* [TASK TO CARRY OUT]: The line holding "grey 1x1 brick [287,196,348,276]" and all lines that follow it to the end of the data: return these exactly, and nothing more.

* [EXERCISE INPUT]:
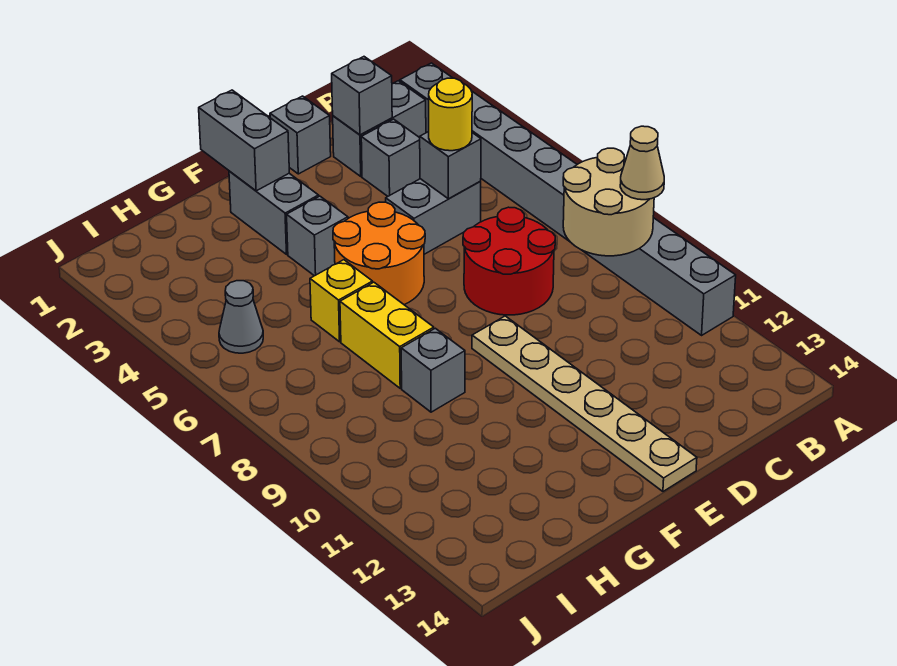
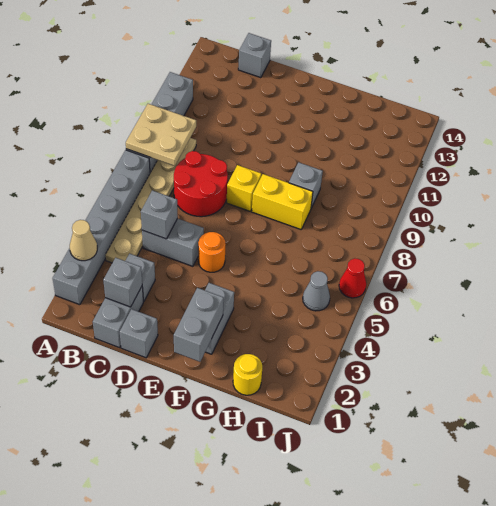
tan 2x2 round brick [563,148,654,256] -> tan 2x2 plate [126,104,196,166]
tan 1x1 cone [620,126,664,200] -> tan 1x1 cone moved to [70,220,97,261]
grey 1x2 brick [333,81,426,176] -> grey 1x2 brick turned to [93,287,143,348]
yellow 1x1 round brick [429,78,472,151] -> yellow 1x1 round brick moved to [233,354,262,395]
orange 2x2 round brick [333,202,425,305] -> orange 1x1 round brick [198,232,225,272]
tan 1x6 plate [472,316,697,491] -> tan 1x6 plate moved to [105,138,196,263]
grey 1x1 brick [287,196,348,276] -> grey 1x1 brick moved to [238,33,271,78]
yellow 1x1 brick [310,260,373,342] -> yellow 1x1 brick moved to [227,165,262,211]
yellow 1x2 brick [340,282,434,388] -> yellow 1x2 brick turned to [252,174,313,229]
none -> red 1x1 cone [339,258,366,298]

* [EXERCISE RESULT]:
grey 1x1 brick [287,196,348,276] -> grey 1x1 brick moved to [238,33,271,78]
yellow 1x1 brick [310,260,373,342] -> yellow 1x1 brick moved to [227,165,262,211]
yellow 1x2 brick [340,282,434,388] -> yellow 1x2 brick turned to [252,174,313,229]
none -> red 1x1 cone [339,258,366,298]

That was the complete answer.